-- RECORDED INFORMATION --
::::::::
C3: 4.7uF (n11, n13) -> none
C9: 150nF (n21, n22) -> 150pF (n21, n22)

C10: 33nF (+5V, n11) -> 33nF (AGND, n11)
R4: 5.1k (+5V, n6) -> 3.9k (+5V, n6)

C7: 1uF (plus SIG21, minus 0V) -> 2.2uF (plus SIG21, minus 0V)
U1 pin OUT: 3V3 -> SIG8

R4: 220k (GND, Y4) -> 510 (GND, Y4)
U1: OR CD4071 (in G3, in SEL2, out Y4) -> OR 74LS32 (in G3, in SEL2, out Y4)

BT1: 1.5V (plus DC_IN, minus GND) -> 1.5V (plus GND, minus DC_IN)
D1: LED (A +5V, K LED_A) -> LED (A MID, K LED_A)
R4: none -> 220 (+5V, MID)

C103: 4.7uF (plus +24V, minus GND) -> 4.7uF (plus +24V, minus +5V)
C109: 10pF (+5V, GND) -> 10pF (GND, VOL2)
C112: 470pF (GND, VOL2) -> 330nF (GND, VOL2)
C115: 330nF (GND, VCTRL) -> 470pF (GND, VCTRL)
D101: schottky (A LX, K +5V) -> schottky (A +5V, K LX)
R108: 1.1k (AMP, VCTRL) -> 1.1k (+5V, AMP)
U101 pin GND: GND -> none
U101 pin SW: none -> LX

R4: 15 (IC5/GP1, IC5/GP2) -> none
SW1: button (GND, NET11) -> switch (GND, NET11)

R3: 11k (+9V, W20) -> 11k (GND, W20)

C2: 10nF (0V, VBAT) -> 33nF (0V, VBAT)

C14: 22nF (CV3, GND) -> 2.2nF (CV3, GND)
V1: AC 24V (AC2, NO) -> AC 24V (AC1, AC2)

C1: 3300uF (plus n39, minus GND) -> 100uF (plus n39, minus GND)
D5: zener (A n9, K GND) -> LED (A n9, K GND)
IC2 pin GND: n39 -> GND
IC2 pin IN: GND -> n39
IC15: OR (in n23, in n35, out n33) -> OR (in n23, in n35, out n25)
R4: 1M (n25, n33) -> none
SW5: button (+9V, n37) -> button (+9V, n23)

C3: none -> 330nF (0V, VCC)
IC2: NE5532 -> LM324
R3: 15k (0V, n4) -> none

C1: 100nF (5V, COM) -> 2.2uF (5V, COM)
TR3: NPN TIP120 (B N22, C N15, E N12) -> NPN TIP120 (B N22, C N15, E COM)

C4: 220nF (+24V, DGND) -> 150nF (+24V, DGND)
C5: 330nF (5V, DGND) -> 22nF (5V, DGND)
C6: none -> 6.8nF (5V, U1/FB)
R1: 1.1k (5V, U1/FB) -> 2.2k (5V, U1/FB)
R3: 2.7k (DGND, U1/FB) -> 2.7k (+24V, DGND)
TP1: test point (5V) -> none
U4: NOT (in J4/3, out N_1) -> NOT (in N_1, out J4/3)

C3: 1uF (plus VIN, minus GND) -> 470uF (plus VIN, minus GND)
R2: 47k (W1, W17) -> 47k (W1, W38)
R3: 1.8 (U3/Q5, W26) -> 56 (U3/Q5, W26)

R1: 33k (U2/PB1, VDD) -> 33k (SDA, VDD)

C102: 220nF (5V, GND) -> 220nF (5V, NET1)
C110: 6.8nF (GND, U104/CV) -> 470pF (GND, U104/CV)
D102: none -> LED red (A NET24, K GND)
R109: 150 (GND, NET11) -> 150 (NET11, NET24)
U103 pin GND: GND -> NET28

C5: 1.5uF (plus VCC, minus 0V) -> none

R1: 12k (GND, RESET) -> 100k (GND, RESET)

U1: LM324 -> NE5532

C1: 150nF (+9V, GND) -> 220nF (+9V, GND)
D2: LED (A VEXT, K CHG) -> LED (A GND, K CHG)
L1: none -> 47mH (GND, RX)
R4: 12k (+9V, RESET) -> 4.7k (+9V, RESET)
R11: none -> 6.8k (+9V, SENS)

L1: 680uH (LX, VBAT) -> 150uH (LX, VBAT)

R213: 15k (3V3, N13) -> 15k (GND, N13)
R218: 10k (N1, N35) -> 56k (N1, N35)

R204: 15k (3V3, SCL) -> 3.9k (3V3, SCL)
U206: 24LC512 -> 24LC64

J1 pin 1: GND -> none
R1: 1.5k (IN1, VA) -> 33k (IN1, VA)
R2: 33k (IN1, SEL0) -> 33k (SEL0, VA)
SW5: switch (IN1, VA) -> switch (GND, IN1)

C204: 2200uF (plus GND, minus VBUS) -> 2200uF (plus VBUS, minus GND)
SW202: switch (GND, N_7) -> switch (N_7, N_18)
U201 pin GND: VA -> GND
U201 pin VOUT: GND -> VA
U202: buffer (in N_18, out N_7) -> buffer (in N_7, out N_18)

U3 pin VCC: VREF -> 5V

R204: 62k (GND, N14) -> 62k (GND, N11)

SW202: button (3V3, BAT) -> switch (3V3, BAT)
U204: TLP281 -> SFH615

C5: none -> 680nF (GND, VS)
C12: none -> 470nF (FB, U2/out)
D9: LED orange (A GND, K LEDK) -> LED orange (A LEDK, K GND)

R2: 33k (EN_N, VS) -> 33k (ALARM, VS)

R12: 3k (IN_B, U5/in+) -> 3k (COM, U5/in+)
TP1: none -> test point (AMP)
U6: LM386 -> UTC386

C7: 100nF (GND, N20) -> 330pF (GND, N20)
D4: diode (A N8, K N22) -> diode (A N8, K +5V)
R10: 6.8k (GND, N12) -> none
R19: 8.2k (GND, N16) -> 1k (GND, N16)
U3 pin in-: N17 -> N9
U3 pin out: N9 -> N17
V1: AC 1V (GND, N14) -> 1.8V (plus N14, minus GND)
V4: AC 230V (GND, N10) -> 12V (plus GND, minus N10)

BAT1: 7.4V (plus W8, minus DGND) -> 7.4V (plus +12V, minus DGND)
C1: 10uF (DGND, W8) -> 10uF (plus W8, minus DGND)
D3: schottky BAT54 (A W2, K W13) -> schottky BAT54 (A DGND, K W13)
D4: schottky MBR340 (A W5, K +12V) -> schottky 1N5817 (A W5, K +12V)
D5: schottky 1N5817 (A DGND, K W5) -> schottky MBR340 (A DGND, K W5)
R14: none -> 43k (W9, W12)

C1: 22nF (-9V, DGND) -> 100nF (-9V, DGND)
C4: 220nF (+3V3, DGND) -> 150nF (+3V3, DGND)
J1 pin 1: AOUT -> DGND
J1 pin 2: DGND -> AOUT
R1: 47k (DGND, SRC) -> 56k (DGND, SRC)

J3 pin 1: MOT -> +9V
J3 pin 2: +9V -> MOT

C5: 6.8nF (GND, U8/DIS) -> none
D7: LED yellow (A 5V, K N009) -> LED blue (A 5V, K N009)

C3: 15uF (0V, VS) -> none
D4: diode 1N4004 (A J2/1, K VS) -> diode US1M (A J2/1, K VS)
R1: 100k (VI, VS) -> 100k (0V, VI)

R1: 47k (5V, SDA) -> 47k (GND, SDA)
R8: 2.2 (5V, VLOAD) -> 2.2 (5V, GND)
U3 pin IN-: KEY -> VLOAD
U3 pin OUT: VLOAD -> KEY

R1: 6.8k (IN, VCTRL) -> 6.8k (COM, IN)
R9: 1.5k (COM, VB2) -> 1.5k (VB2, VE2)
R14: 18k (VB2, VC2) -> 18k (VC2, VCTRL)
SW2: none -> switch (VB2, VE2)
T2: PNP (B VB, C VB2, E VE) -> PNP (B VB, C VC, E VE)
::::::::
-- WORK REQUEST --
How many lines in this material contain the string "point"? State the number alone.

-- EXERCISE RESULT --
2